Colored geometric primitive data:
··········

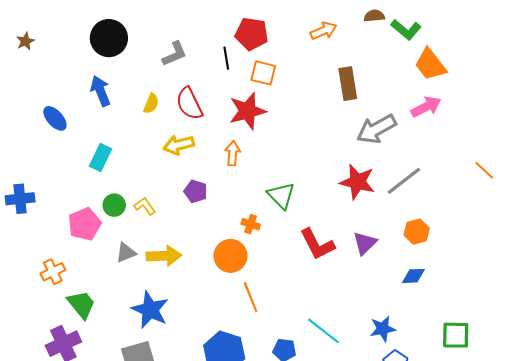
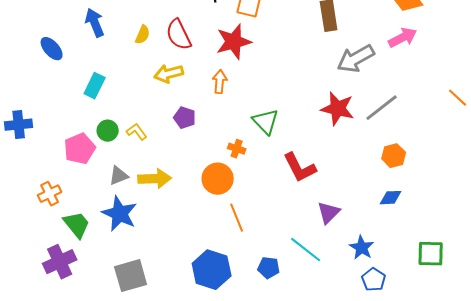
purple triangle: (365, 243) -> (329, 213), moved
blue star: (150, 310) -> (120, 214), moved
blue star: (383, 329) -> (362, 248), turned -30

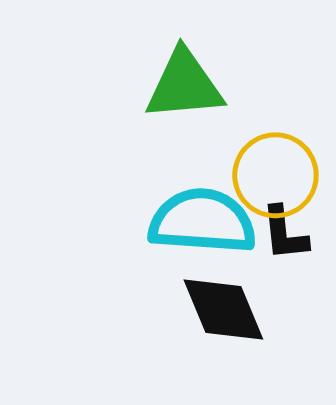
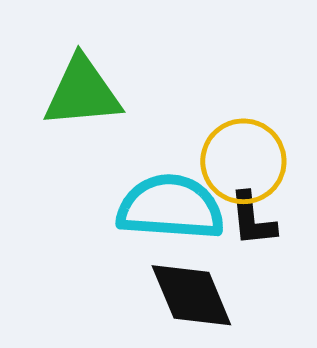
green triangle: (184, 85) -> (82, 92), moved

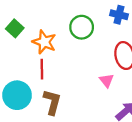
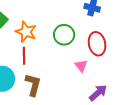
green circle: (82, 27) -> (64, 35), moved

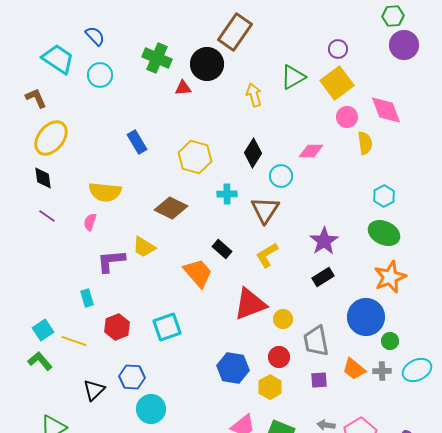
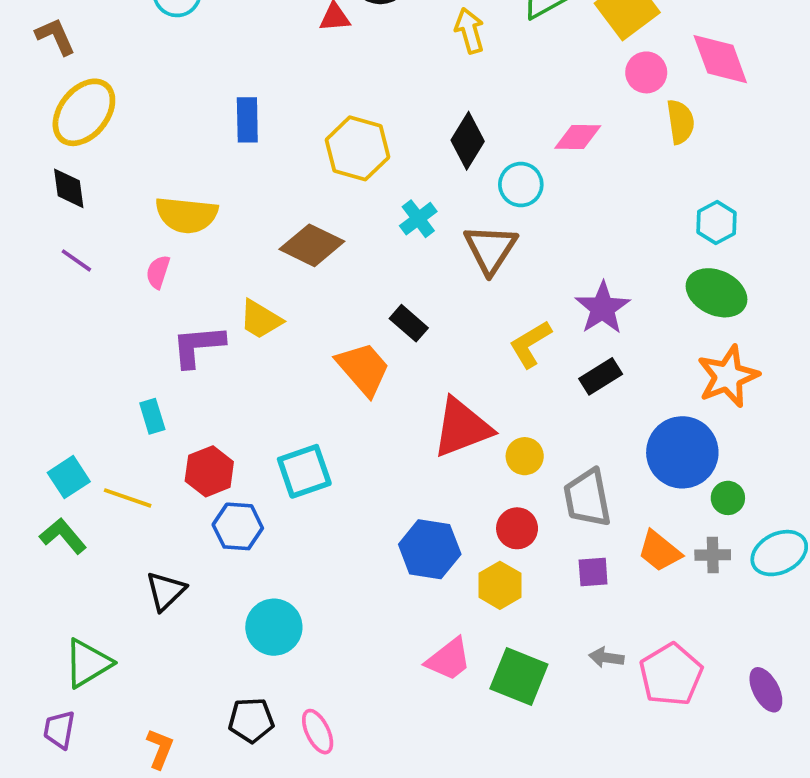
blue rectangle: (137, 142) -> (247, 120), turned 30
cyan cross: (227, 194) -> (418, 219), turned -36
yellow L-shape: (267, 255) -> (530, 344), moved
blue hexagon: (132, 377) -> (238, 526), moved

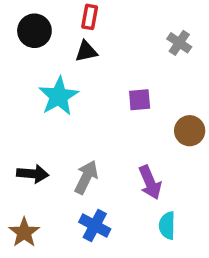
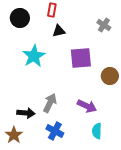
black triangle: (86, 51) -> (59, 31), moved
purple square: (140, 100) -> (81, 58), size x1.6
black arrow: (33, 174) -> (26, 113), moved
purple arrow: (150, 182) -> (87, 106), turned -42

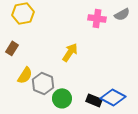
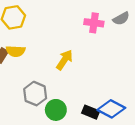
yellow semicircle: (25, 75) -> (16, 51), moved, turned 60

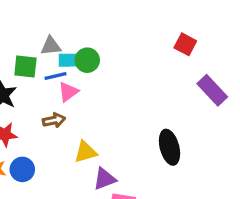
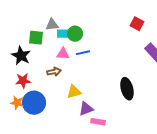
blue line: (56, 76) -> (83, 53), moved
pink triangle: (68, 92) -> (63, 54), turned 40
blue circle: (22, 169) -> (34, 103), size x1.5

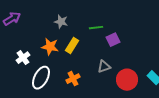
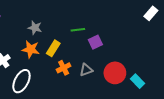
gray star: (61, 22) -> (35, 28), moved
orange cross: (73, 79) -> (64, 68), moved
red circle: (127, 80) -> (115, 73), moved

··········

WHAT THE TASK ASKS
With the pictures left out, please output each line from the one containing "blue line: (56, 76) -> (83, 53), moved" through the end of the entries, exactly as it is.

TASK RESULT
blue line: (56, 76) -> (83, 53), moved
pink triangle: (68, 92) -> (63, 54), turned 40
blue circle: (22, 169) -> (34, 103), size x1.5

gray star: (61, 22) -> (35, 28), moved
orange cross: (73, 79) -> (64, 68), moved
red circle: (127, 80) -> (115, 73), moved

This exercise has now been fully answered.